[TASK DESCRIPTION]
Find how many lines of the listing below include the word "none", then report the number by itself.
:::
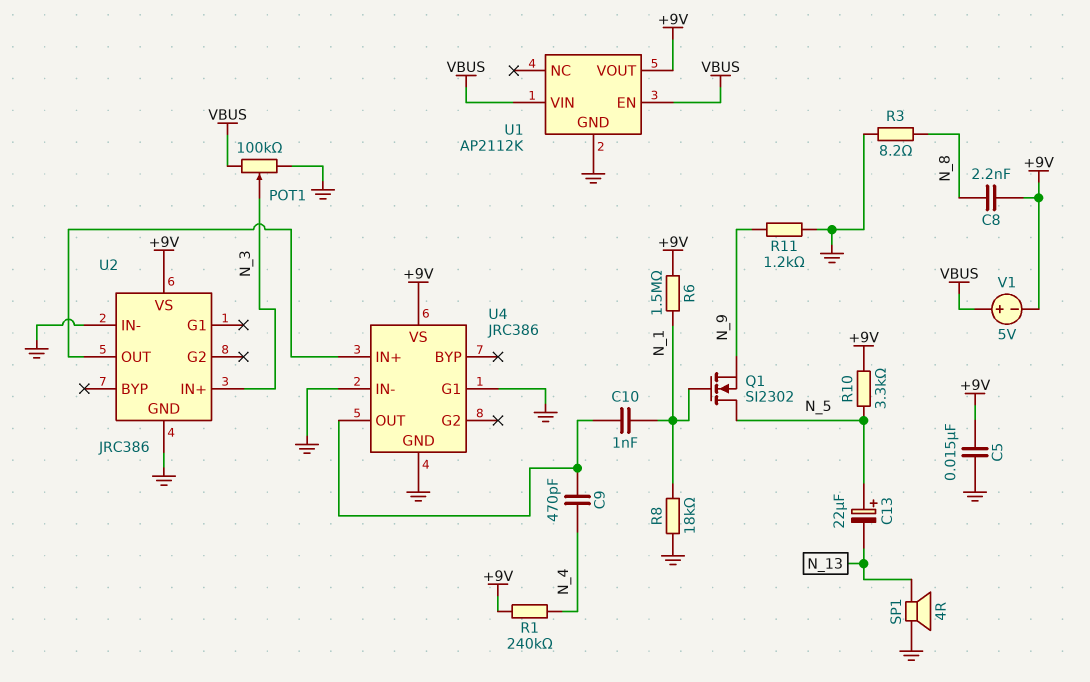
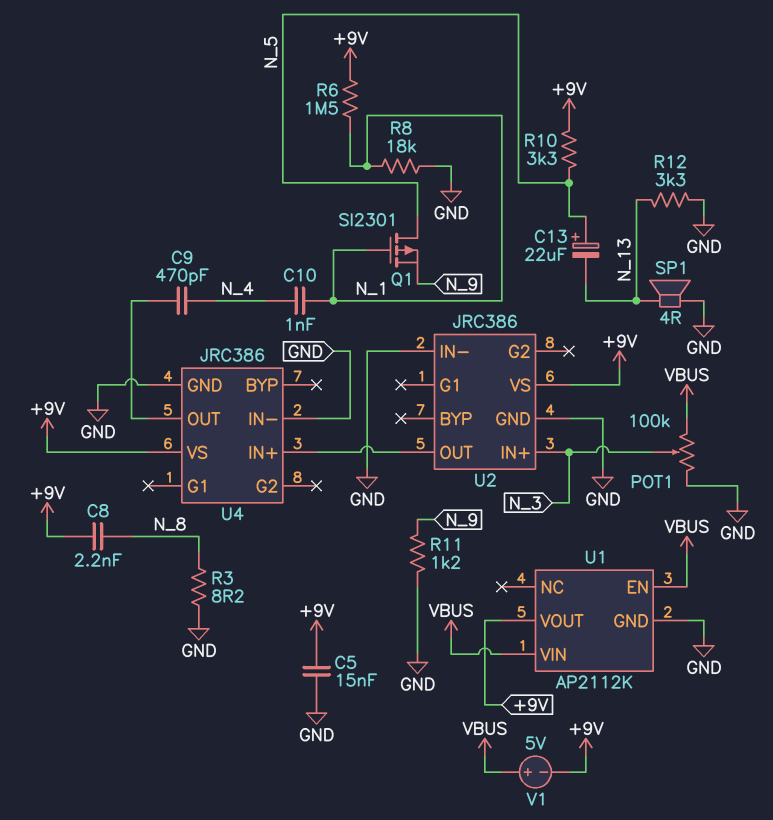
C10: 1nF (N_1, U4/OUT) -> 1nF (N_1, N_4)
Q1: NMOS SI2302 (G N_1, D N_5, S N_9) -> PMOS SI2301 (G N_1, D N_5, S N_9)
R1: 240k (+9V, N_4) -> none
R12: none -> 3.3k (GND, N_13)
U4 pin G1: GND -> none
:::
[ANSWER SPACE]
3